Available records
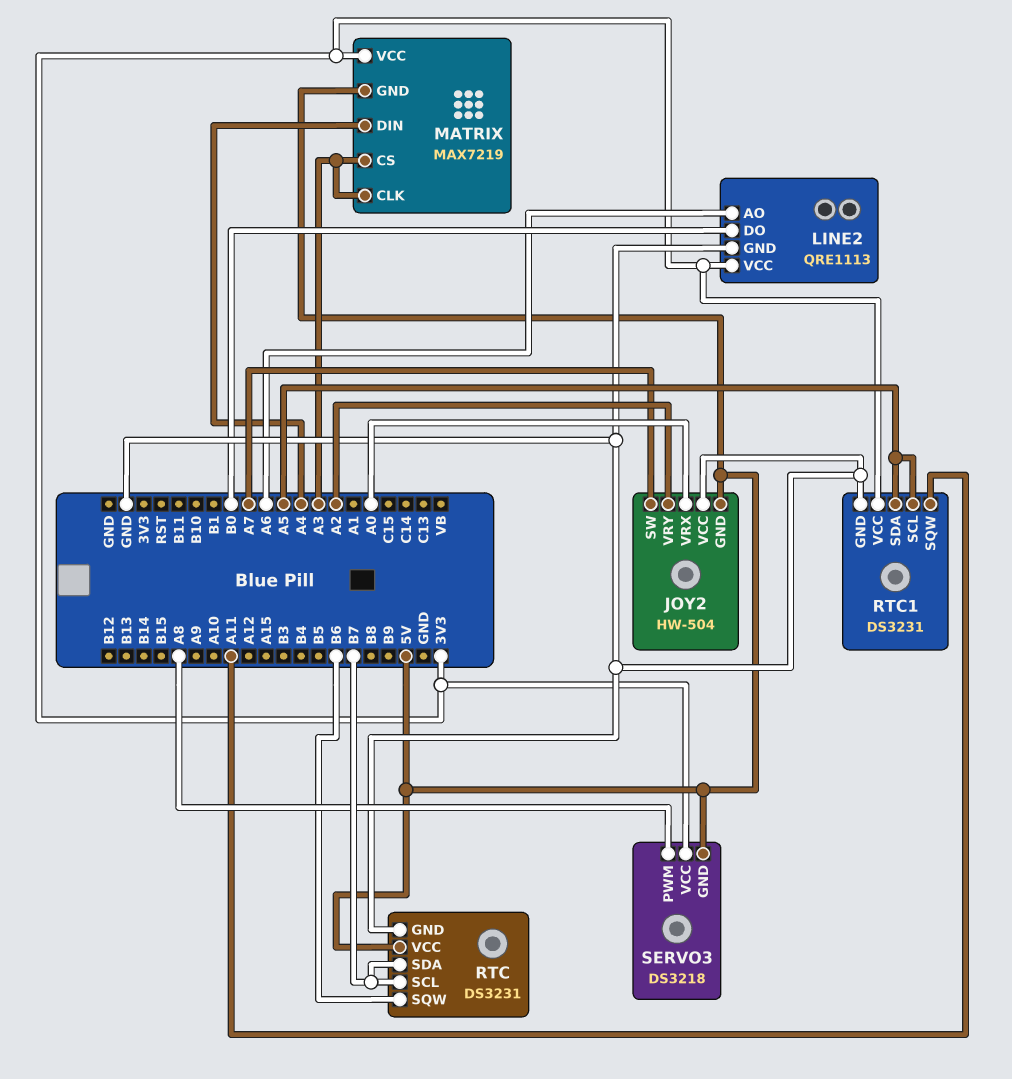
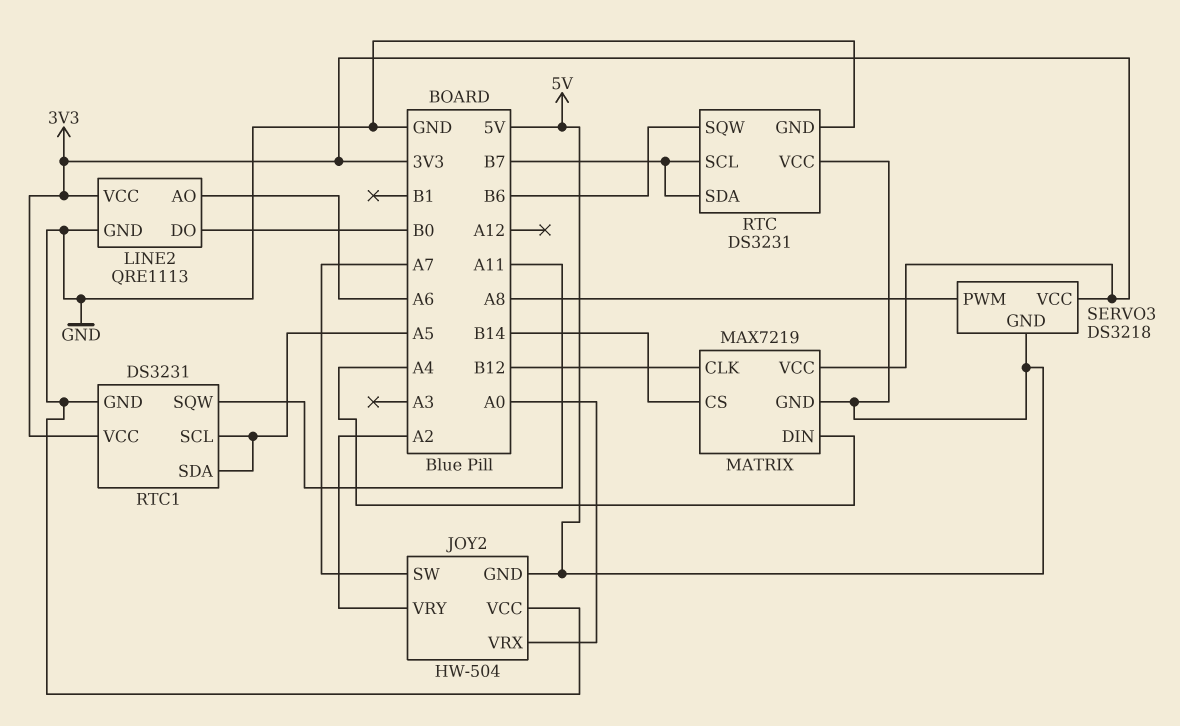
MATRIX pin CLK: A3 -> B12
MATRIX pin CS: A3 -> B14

---

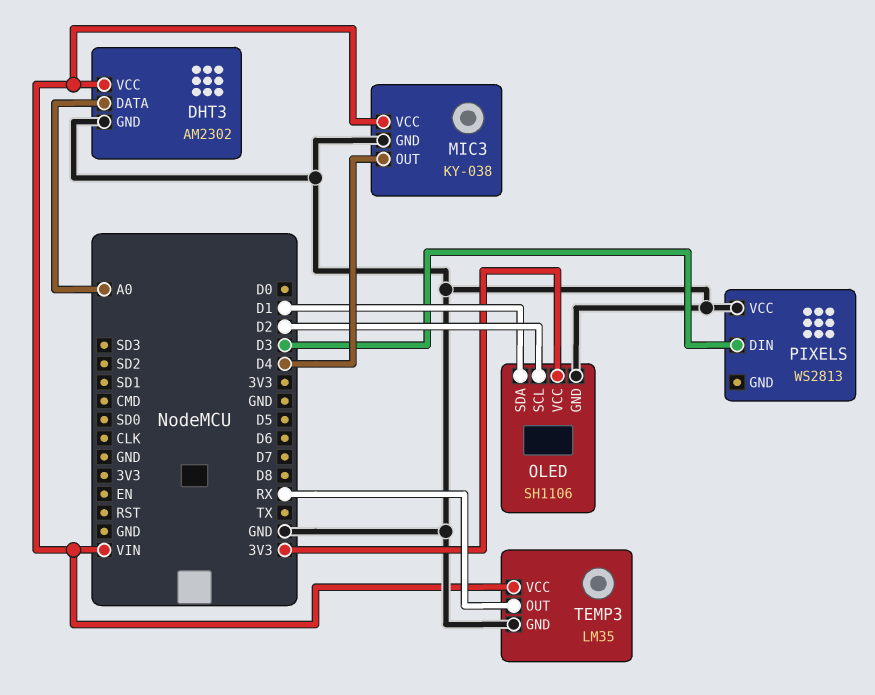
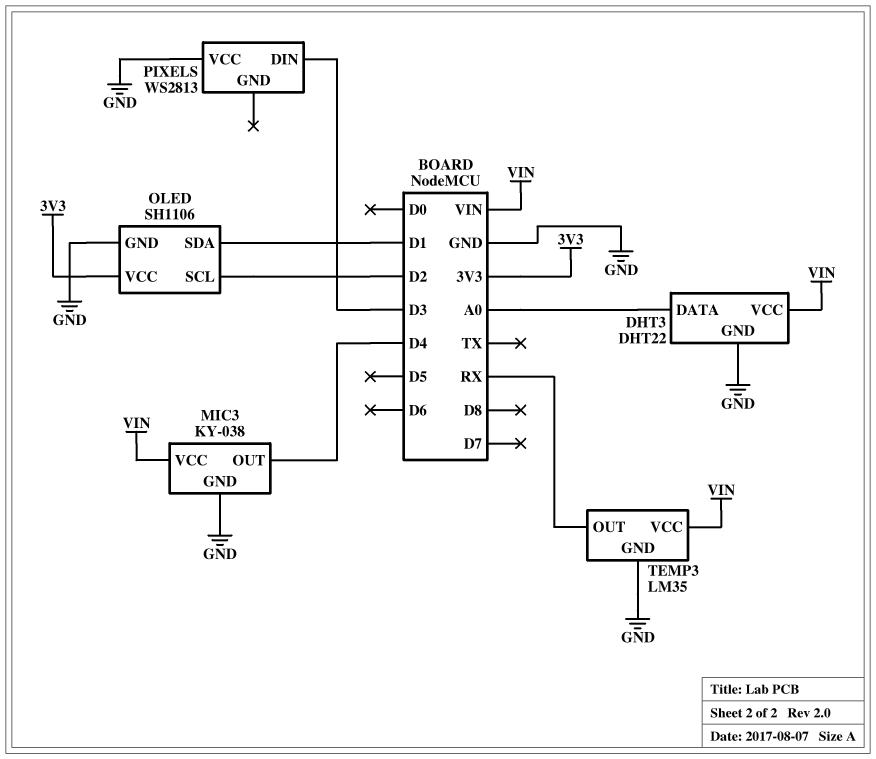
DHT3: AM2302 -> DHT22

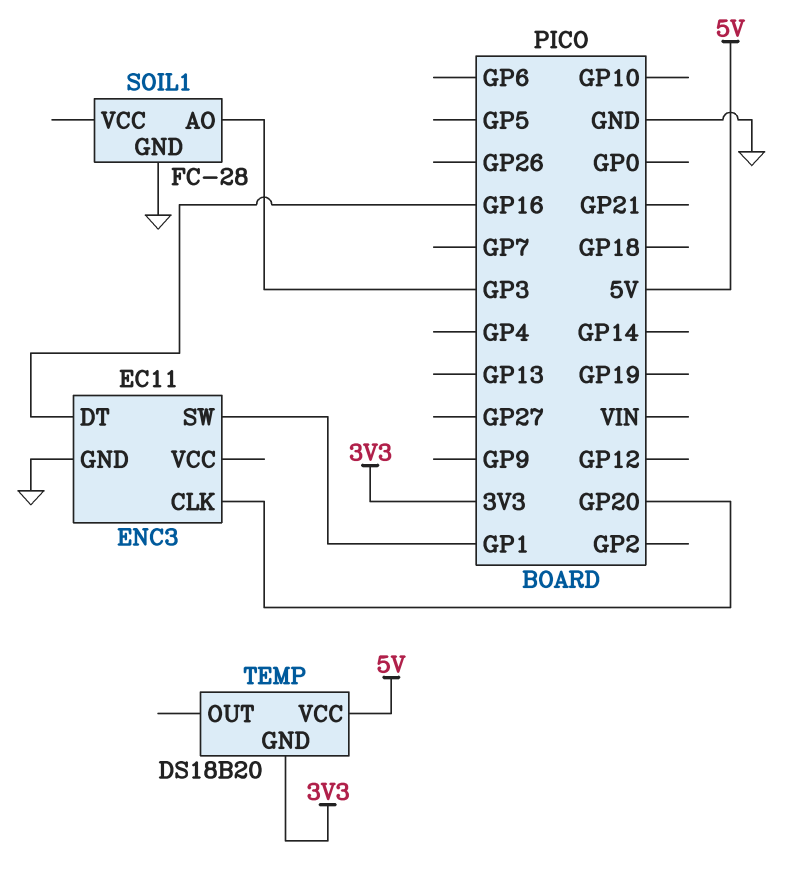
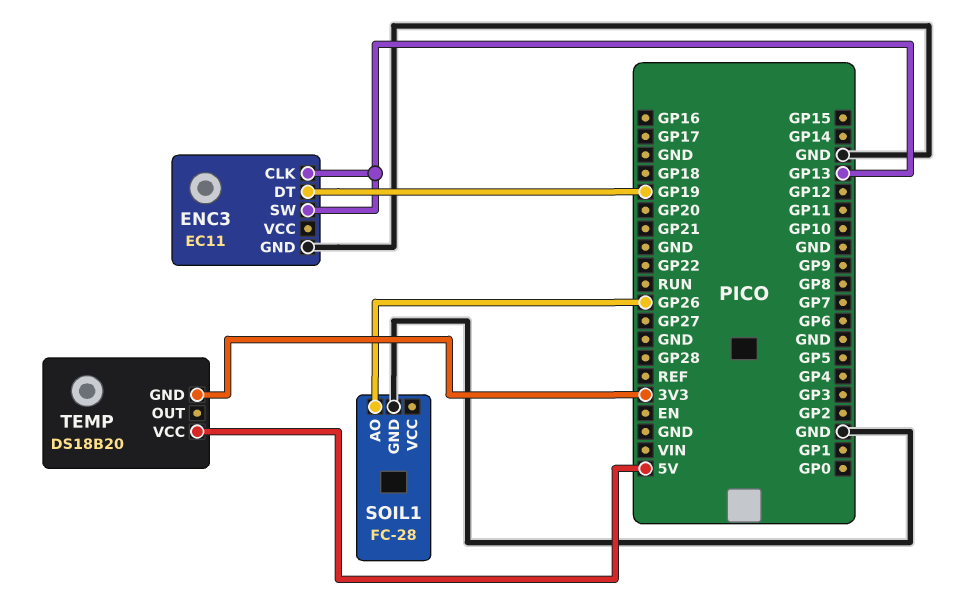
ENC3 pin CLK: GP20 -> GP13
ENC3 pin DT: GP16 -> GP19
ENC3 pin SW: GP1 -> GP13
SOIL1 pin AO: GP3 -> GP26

==

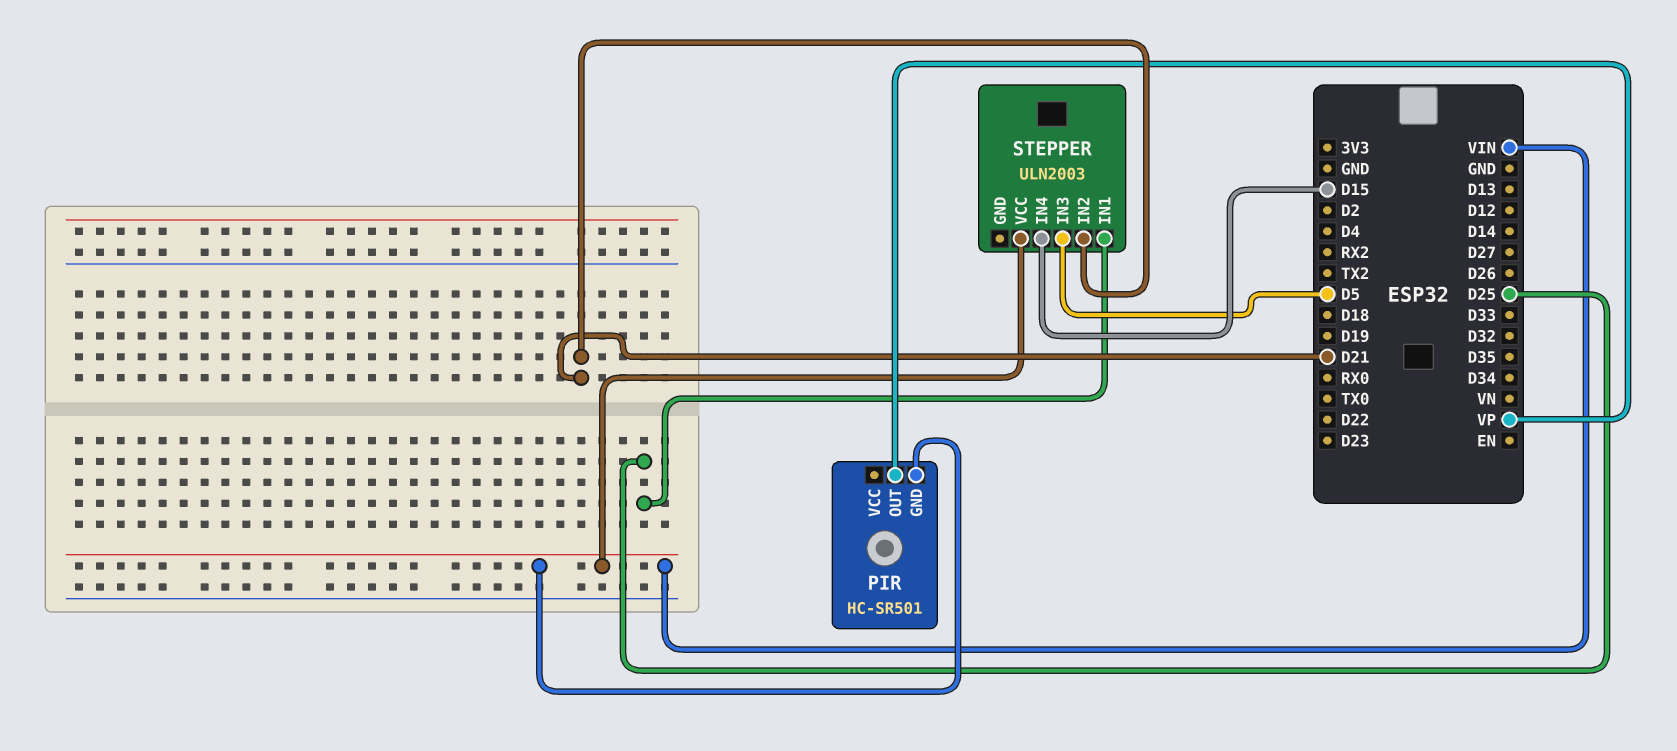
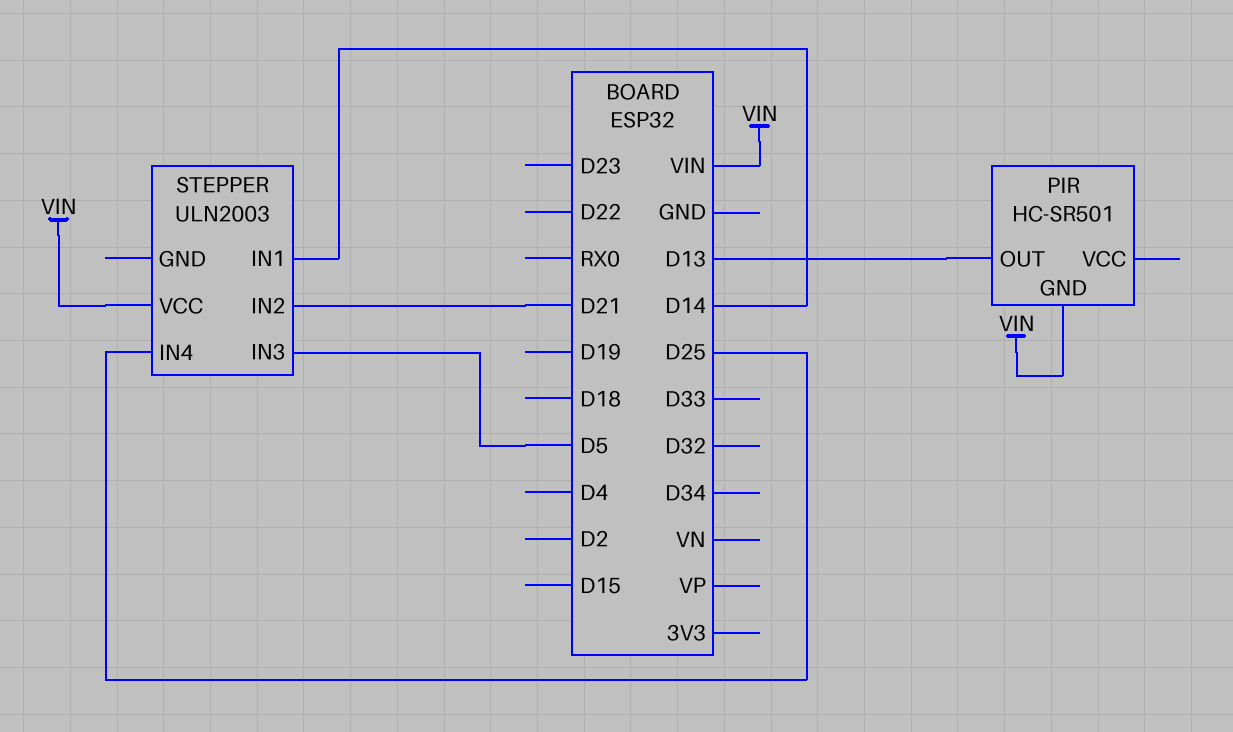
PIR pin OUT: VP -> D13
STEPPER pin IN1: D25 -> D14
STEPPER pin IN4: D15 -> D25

Task
Could you set down, exactly as written, the lines above between the one holding "PIR pin OUT: VP -> D13" and the one holding "STEPPER pin IN4: D15 -> D25", inclusive, and nothing more?

Solution to this task
PIR pin OUT: VP -> D13
STEPPER pin IN1: D25 -> D14
STEPPER pin IN4: D15 -> D25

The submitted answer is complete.